• Work task
Restate all entries exactly. Skip the images.

[Items listed in a dataset]
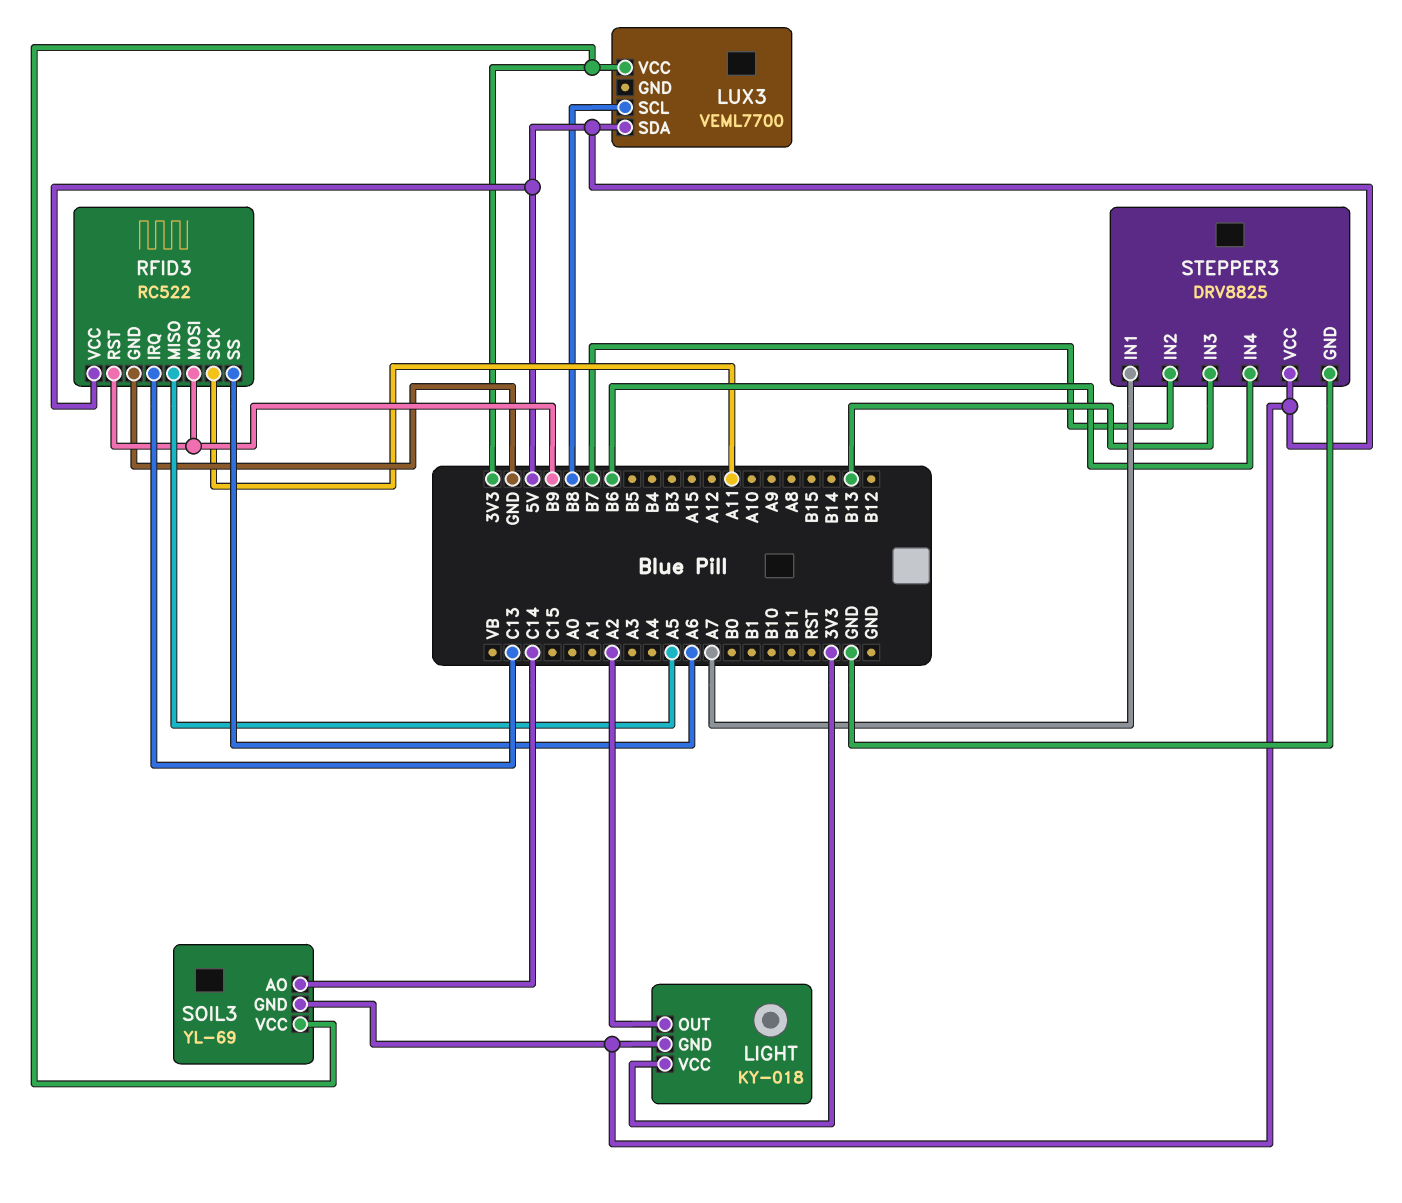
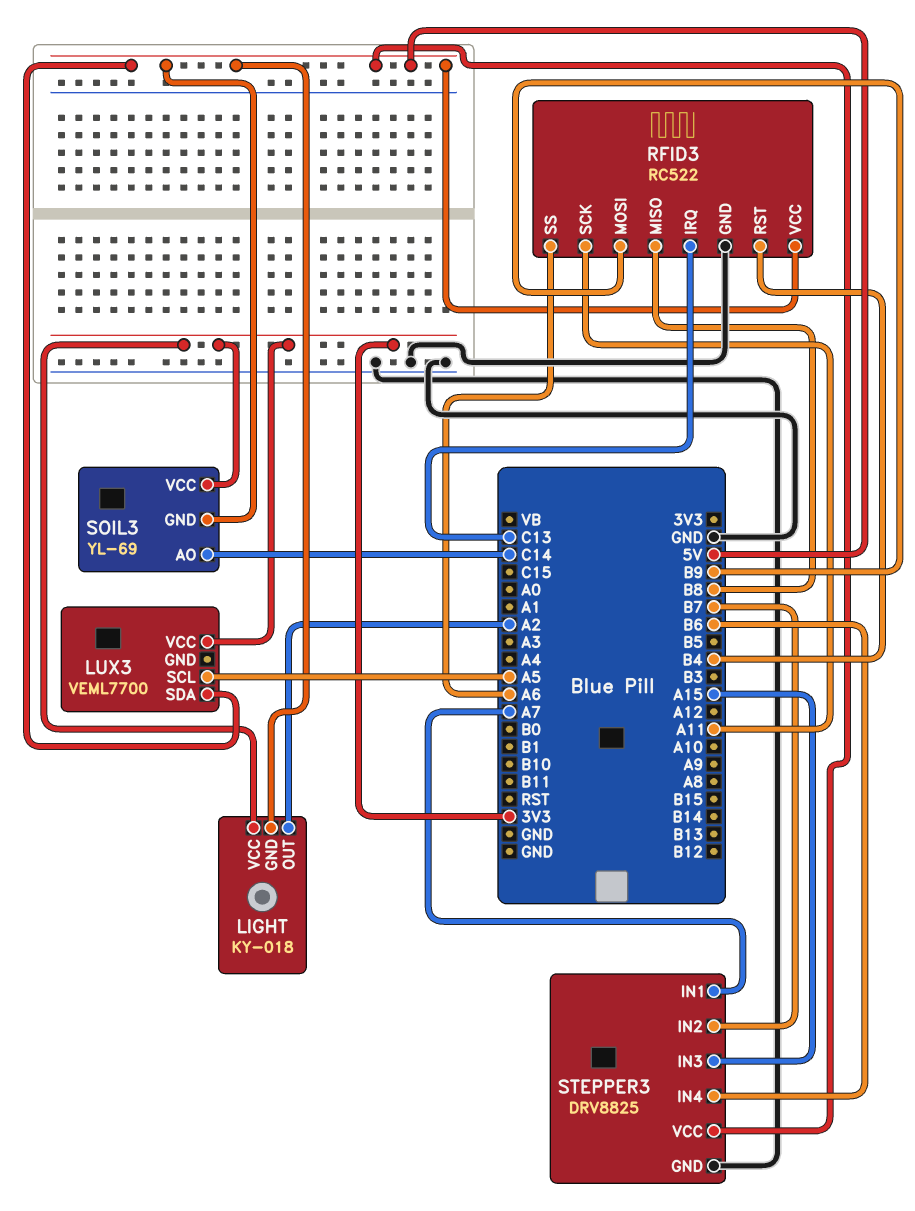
LUX3 pin SCL: B8 -> A5
RFID3 pin MISO: A5 -> B8
RFID3 pin RST: B9 -> B4
STEPPER3 pin IN3: B13 -> A15

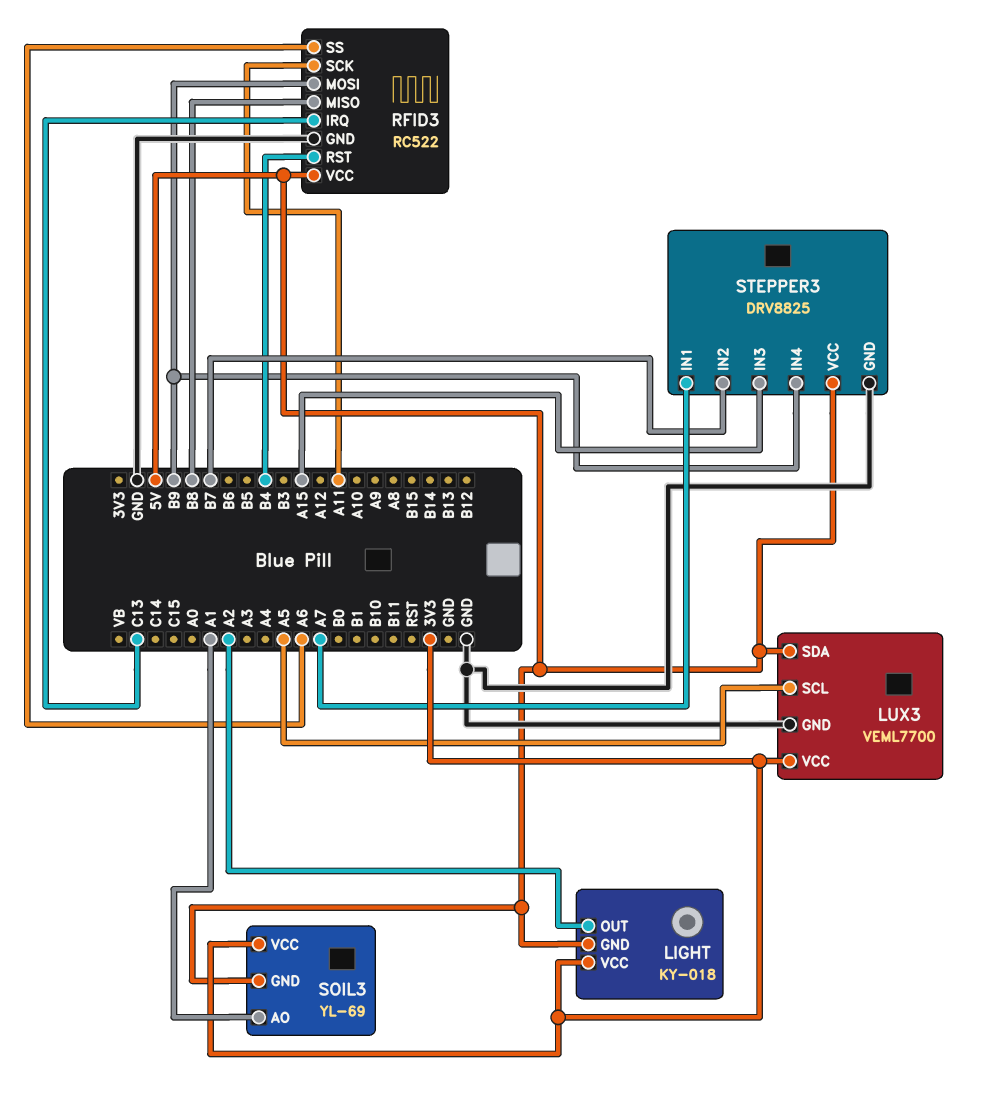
LUX3 pin GND: none -> GND
SOIL3 pin AO: C14 -> A1
STEPPER3 pin IN4: B6 -> B9

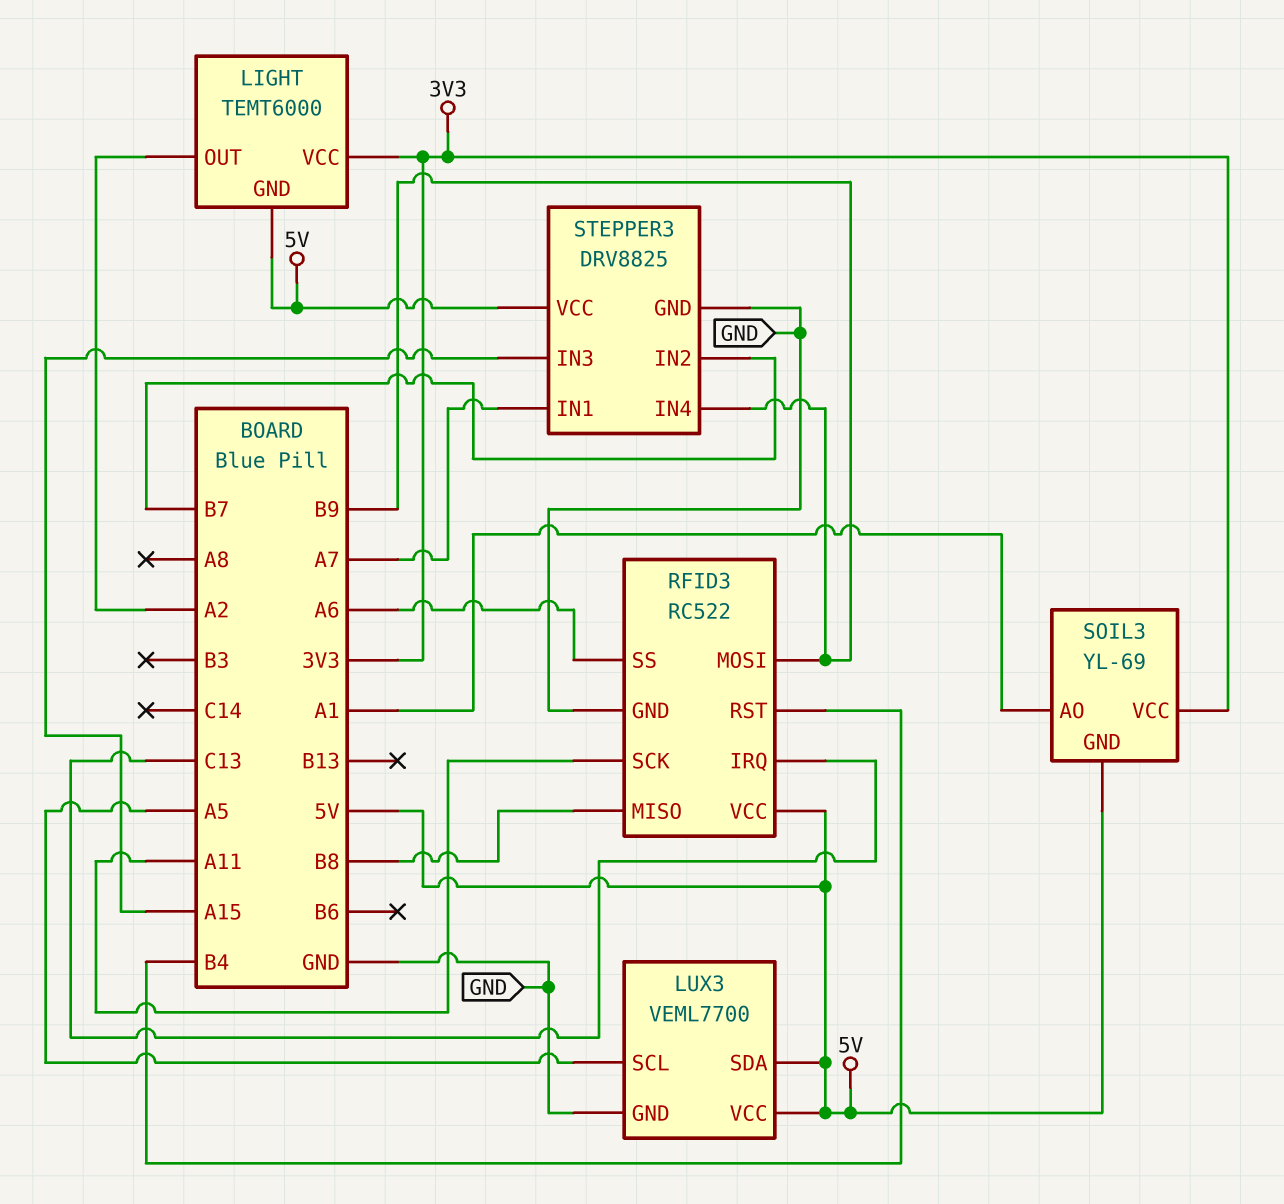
LIGHT: KY-018 -> TEMT6000
LUX3 pin VCC: 3V3 -> 5V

• Solution for this task
LUX3 pin SCL: B8 -> A5
RFID3 pin MISO: A5 -> B8
RFID3 pin RST: B9 -> B4
STEPPER3 pin IN3: B13 -> A15

LUX3 pin GND: none -> GND
SOIL3 pin AO: C14 -> A1
STEPPER3 pin IN4: B6 -> B9

LIGHT: KY-018 -> TEMT6000
LUX3 pin VCC: 3V3 -> 5V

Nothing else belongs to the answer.